__TASK DIRECTIONS__: Which lines in the listing below contain "ruler"? Copy each of them.
□ □ □ □ □
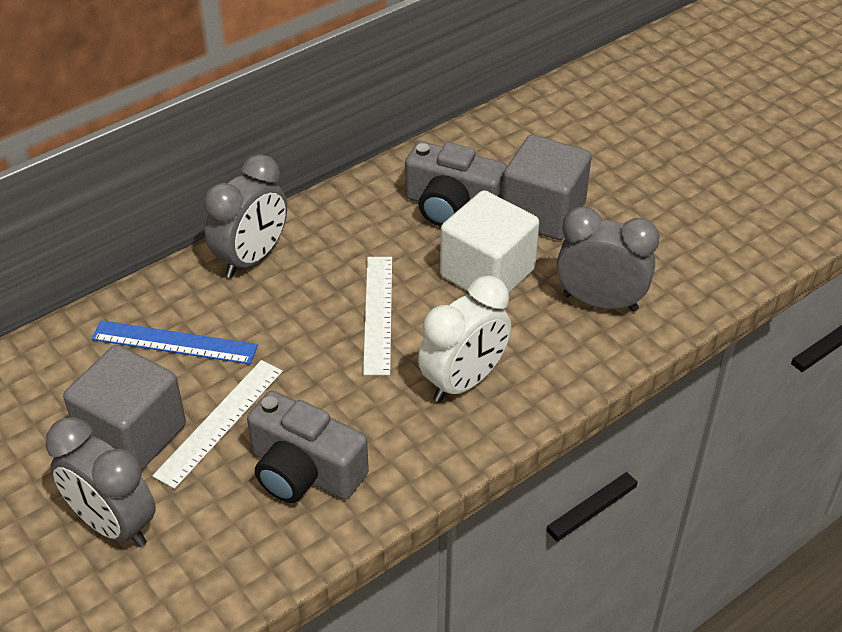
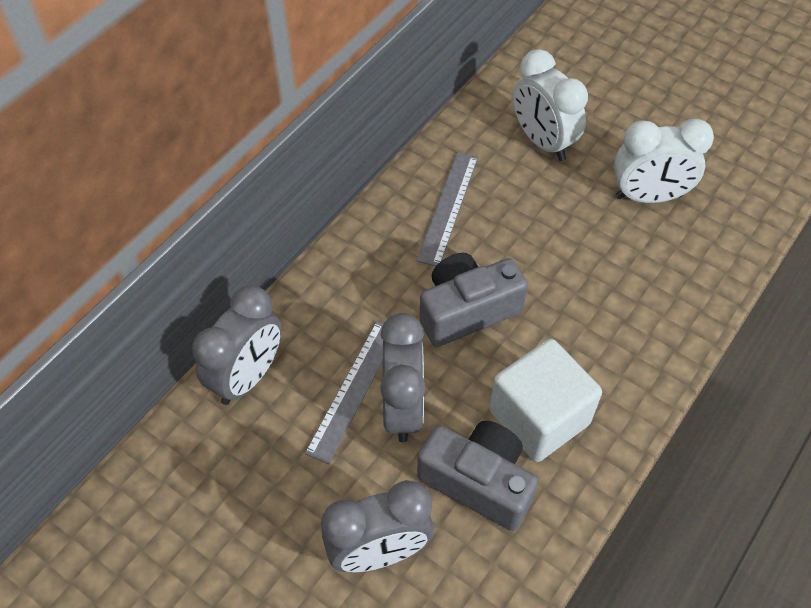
blue ruler: 1 -> 0
grey cube: 2 -> 0
grey ruler: 0 -> 2
white clock: 1 -> 2
white ruler: 2 -> 0

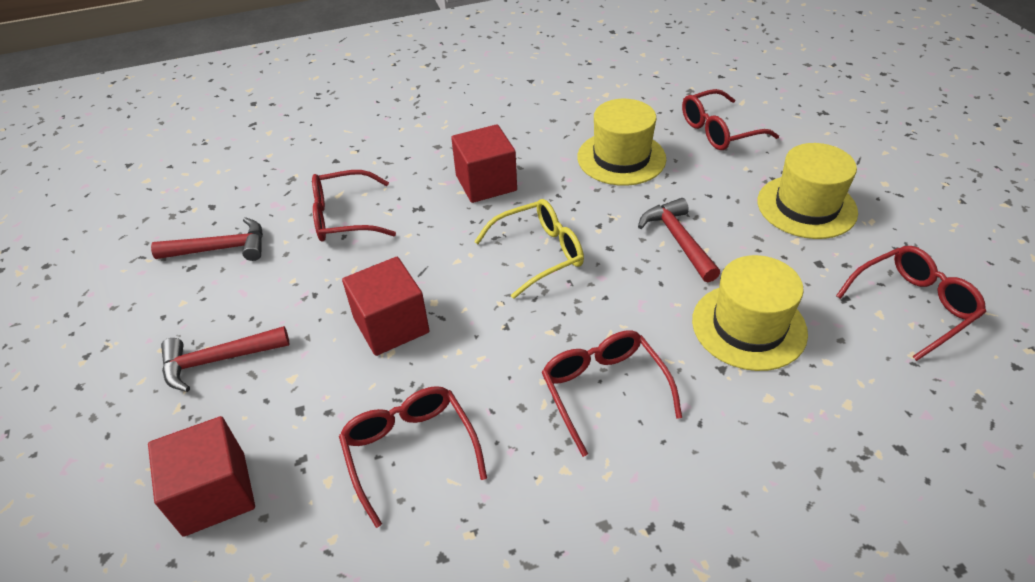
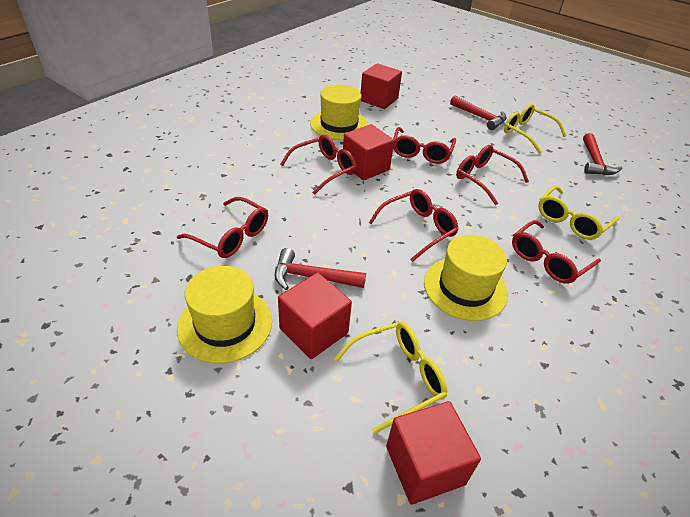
red cube: 3 -> 4
red glasses: 5 -> 6
yellow glasses: 1 -> 3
□ □ □ □ □
__REPLY__:
blue ruler: 1 -> 0
grey ruler: 0 -> 2
white ruler: 2 -> 0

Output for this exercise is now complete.